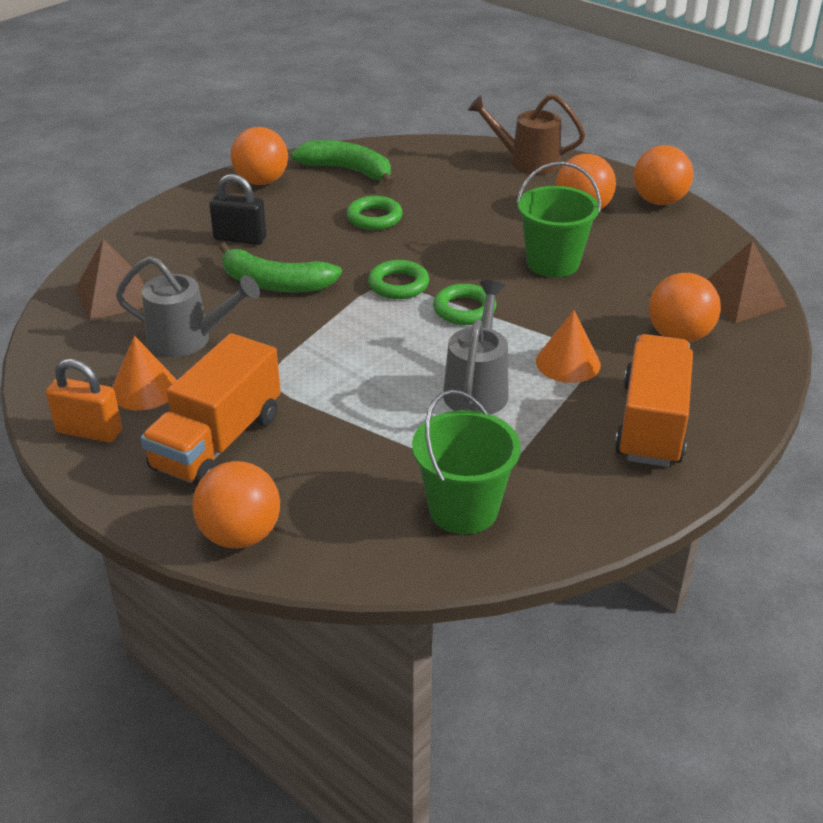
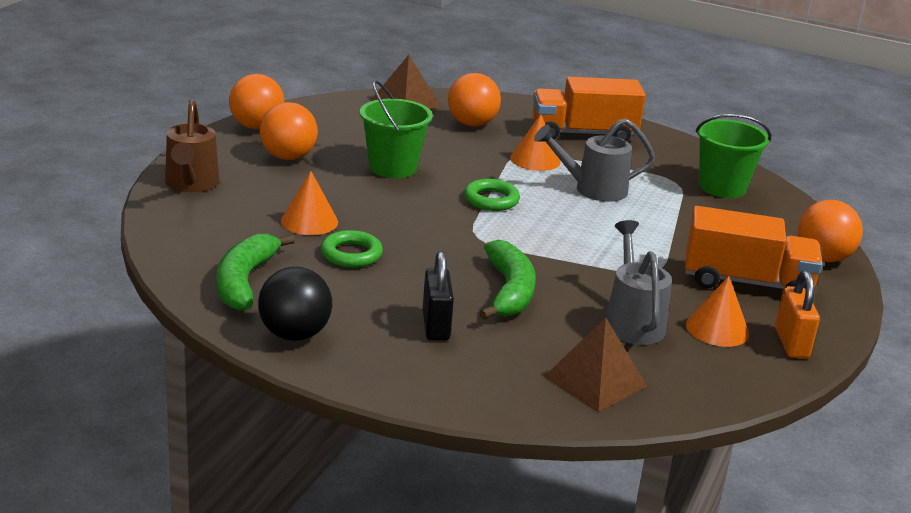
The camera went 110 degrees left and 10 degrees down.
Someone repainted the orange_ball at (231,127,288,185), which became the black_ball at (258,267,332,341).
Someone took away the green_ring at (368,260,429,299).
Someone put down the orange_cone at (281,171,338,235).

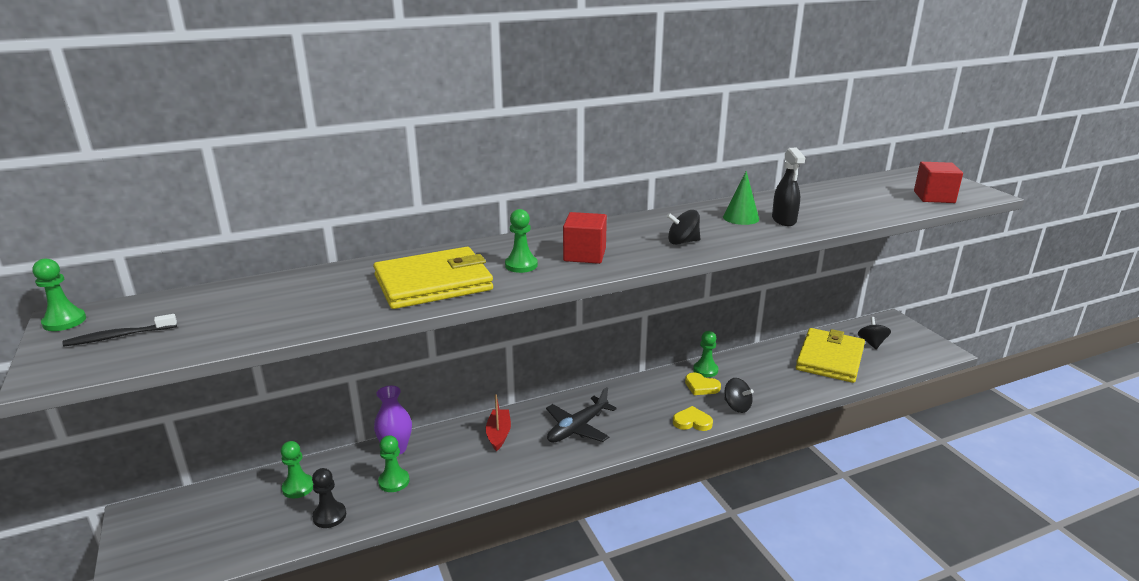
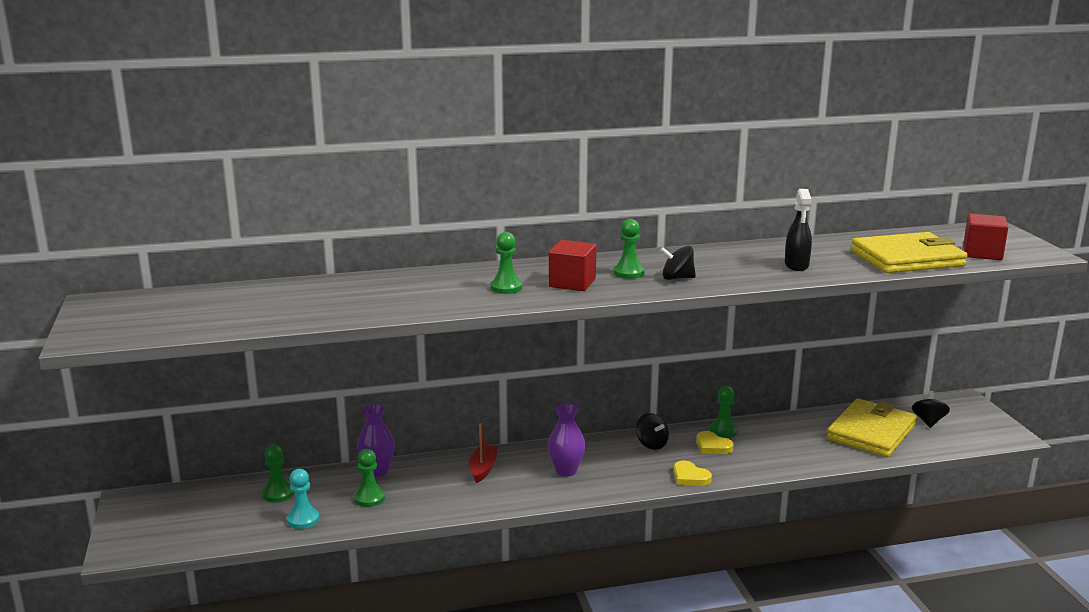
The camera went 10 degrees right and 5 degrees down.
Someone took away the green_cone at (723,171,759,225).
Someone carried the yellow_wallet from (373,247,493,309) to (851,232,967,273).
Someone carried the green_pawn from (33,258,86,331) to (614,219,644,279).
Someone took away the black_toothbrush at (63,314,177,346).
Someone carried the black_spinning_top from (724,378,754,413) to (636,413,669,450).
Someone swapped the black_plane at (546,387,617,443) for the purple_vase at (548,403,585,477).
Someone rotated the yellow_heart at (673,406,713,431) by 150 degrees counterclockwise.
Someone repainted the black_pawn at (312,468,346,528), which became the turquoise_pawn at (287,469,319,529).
==============================
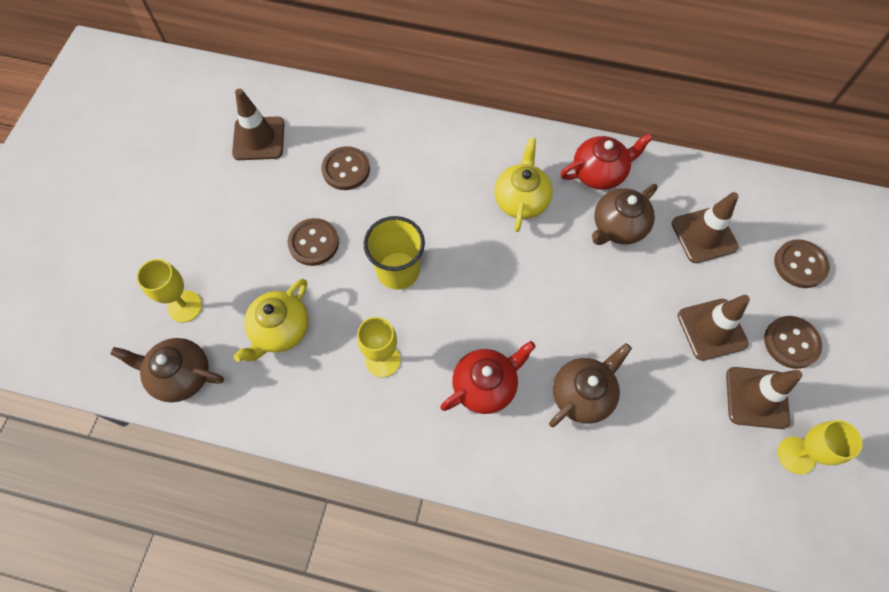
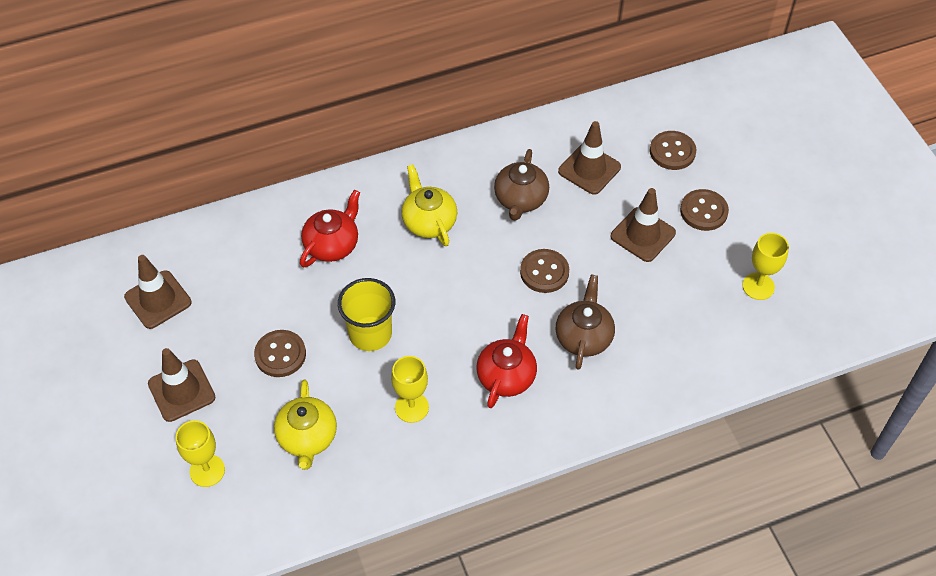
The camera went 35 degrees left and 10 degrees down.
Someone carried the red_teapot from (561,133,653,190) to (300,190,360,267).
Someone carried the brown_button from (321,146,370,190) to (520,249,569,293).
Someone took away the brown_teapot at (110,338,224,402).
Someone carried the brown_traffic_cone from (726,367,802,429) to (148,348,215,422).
==============================
Taking the entries above, write out exactly each line from the one holding "The camera went 110" to the one holding "Someone took away the green_ring", both included, and stop there.

:: Exercise result ::
The camera went 110 degrees left and 10 degrees down.
Someone repainted the orange_ball at (231,127,288,185), which became the black_ball at (258,267,332,341).
Someone took away the green_ring at (368,260,429,299).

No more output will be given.